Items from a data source
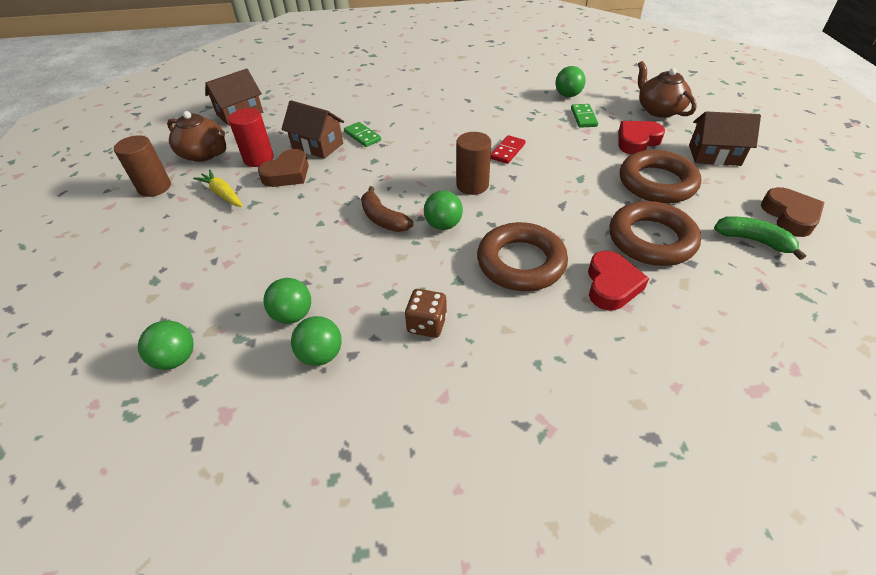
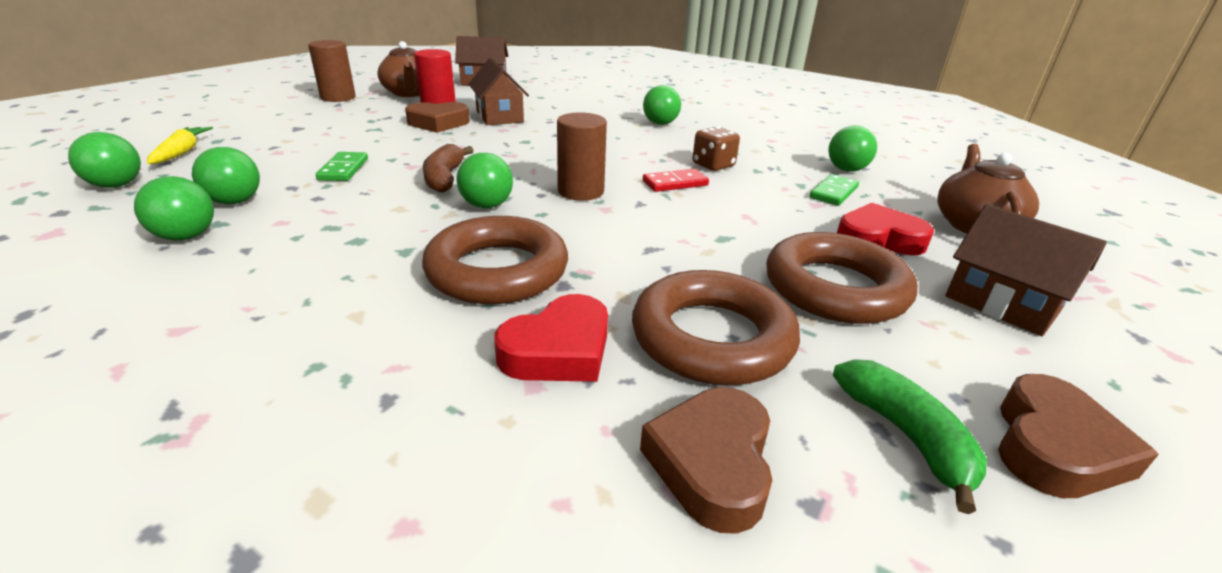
camera: 35 degrees right, 15 degrees down
(223, 194) = (368, 116): yellow carrot -> yellow carrot (182, 152)
(362, 136) = (550, 124): green domino -> green domino (344, 169)
(426, 102) = (660, 124): none -> green ball
(427, 324) = (303, 266): brown dice -> brown dice (713, 165)
(720, 293) = (711, 463): none -> brown heart

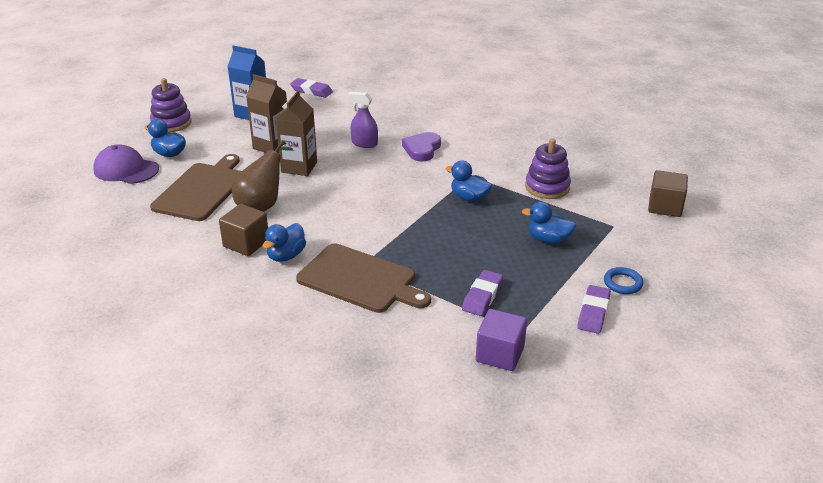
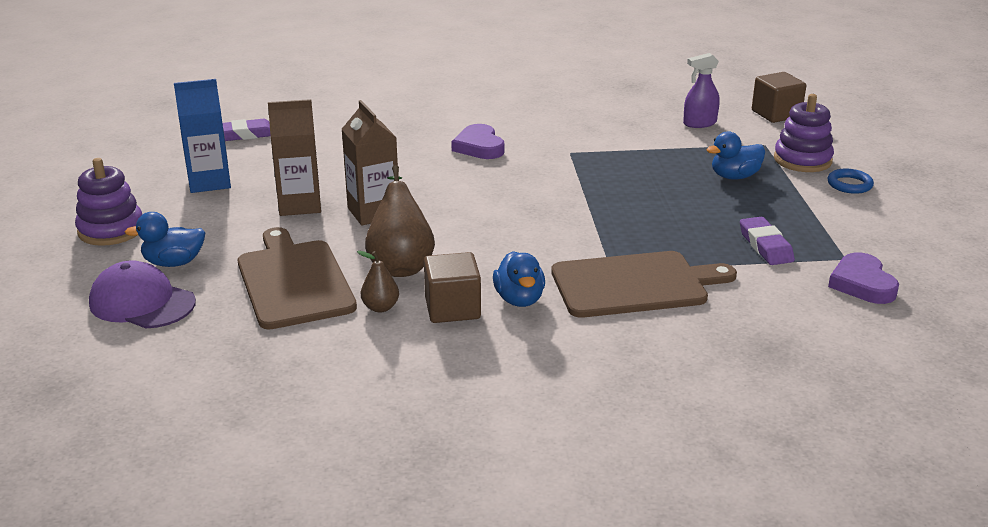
camera: 40 degrees left, 5 degrees down
(126, 169) = (142, 303): purple cap -> purple cap turned 45 degrees clockwise
(215, 225) = (380, 307): none -> brown pear
(364, 143) = (406, 163): purple spray bottle -> purple spray bottle (699, 123)
(469, 198) = (604, 171): blue duck -> none
(500, 354) = (862, 283): purple cube -> purple heart
(547, 187) = (656, 135): purple stacking toy -> purple stacking toy (802, 160)
(593, 313) = (869, 216): purple eraser -> none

Assignment >> Check each line of the records above for the string "down", and report every line that has it.

Result below >>
camera: 35 degrees right, 15 degrees down
camera: 40 degrees left, 5 degrees down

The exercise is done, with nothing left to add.